[Scene images with change listings]
++++

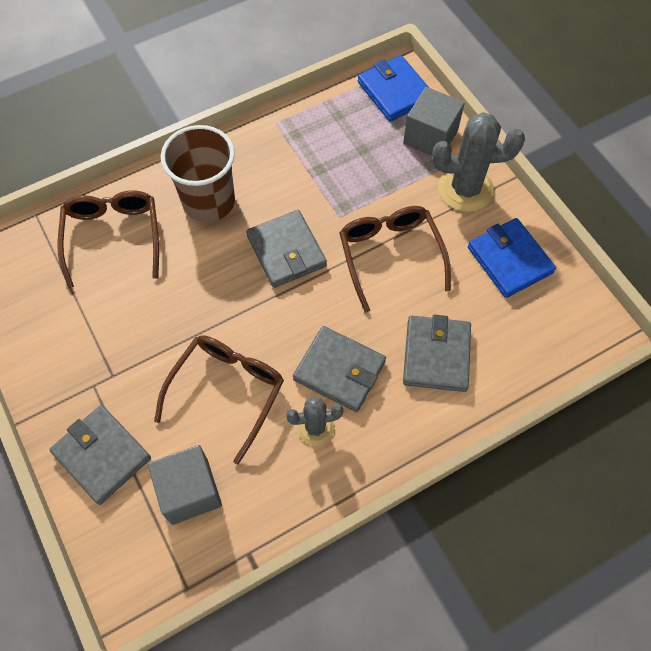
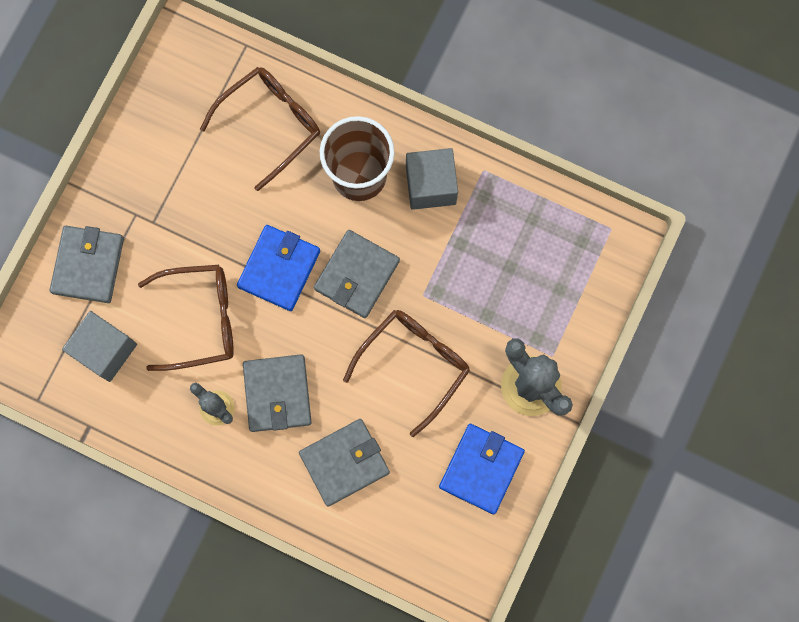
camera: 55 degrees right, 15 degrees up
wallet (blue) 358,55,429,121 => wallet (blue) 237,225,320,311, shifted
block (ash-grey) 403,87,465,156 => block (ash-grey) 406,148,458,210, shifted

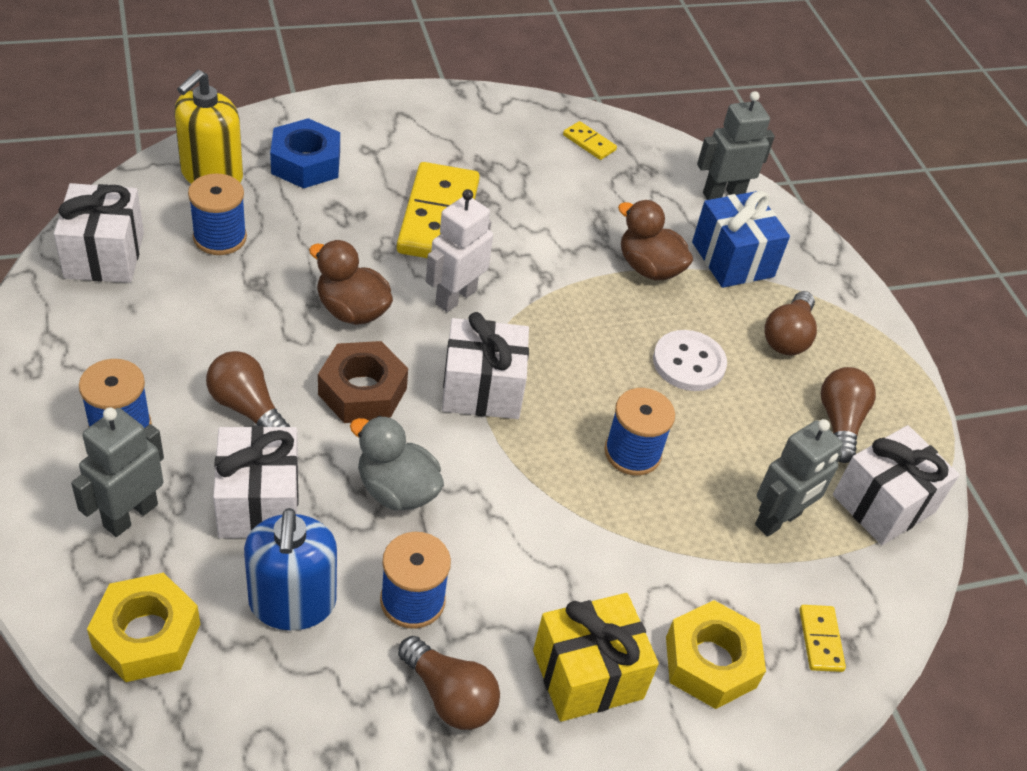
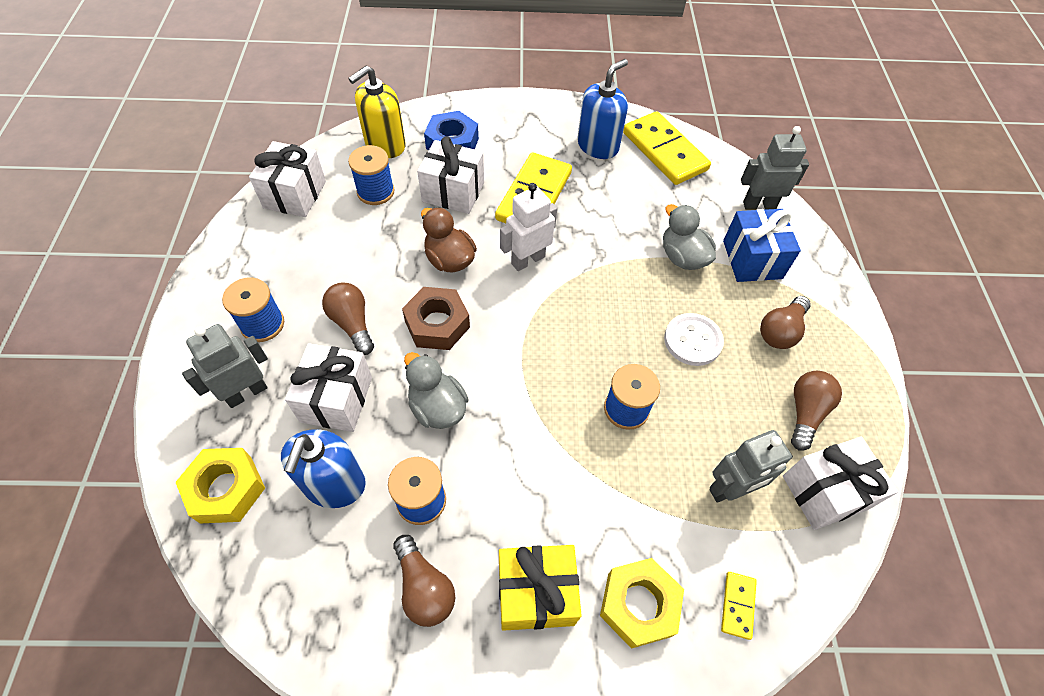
camera: 20 degrees right, 10 degrees up
nothing => soap pump (blue) 577,59,628,159
present (pure white) 442,312,529,419 => present (pure white) 417,136,484,214, shifted
rubber duck (russet) 618,200,693,280 => rubber duck (ash-grey) 663,204,716,270
domino tile (yellow) 563,121,617,160 => domino tile (yellow) 623,111,711,185, x2.28

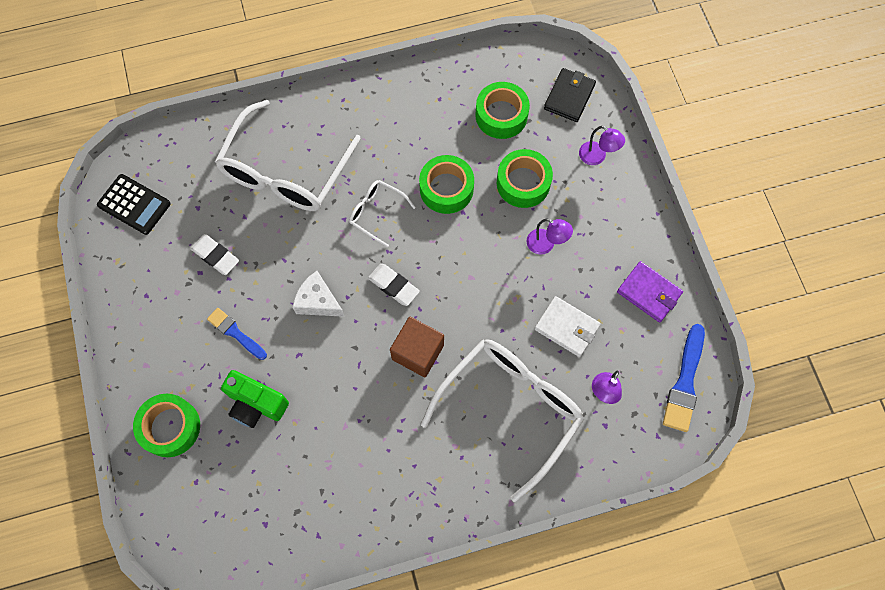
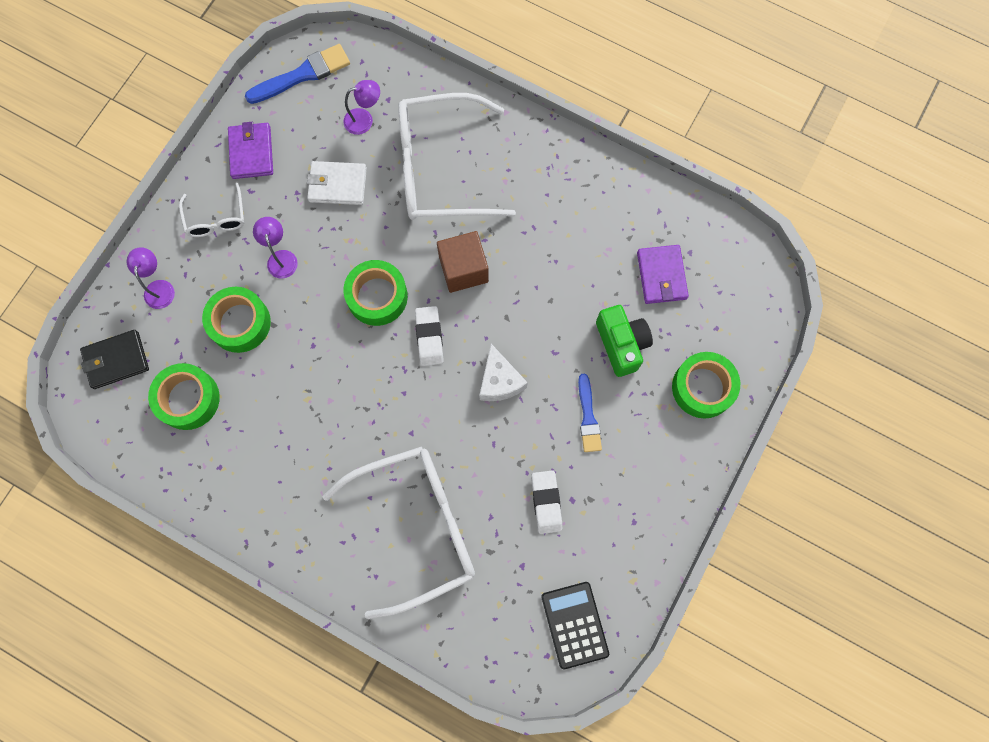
camera: 135 degrees left, 5 degrees up
nothing => wallet (purple) 637,245,689,304
glasses (pure white) 349,180,416,248 => glasses (pure white) 179,183,244,237, shifted
roll of tape (green) 419,155,474,214 => roll of tape (green) 344,260,408,326, shifted
wallet (pure white) 535,296,601,357 => wallet (pure white) 307,161,367,205, 75 degrees counterclockwise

++++

Task objective - Print all the lines above again exactly, without any pictures.

Task answer -
camera: 55 degrees right, 15 degrees up
wallet (blue) 358,55,429,121 => wallet (blue) 237,225,320,311, shifted
block (ash-grey) 403,87,465,156 => block (ash-grey) 406,148,458,210, shifted

camera: 20 degrees right, 10 degrees up
nothing => soap pump (blue) 577,59,628,159
present (pure white) 442,312,529,419 => present (pure white) 417,136,484,214, shifted
rubber duck (russet) 618,200,693,280 => rubber duck (ash-grey) 663,204,716,270
domino tile (yellow) 563,121,617,160 => domino tile (yellow) 623,111,711,185, x2.28

camera: 135 degrees left, 5 degrees up
nothing => wallet (purple) 637,245,689,304
glasses (pure white) 349,180,416,248 => glasses (pure white) 179,183,244,237, shifted
roll of tape (green) 419,155,474,214 => roll of tape (green) 344,260,408,326, shifted
wallet (pure white) 535,296,601,357 => wallet (pure white) 307,161,367,205, 75 degrees counterclockwise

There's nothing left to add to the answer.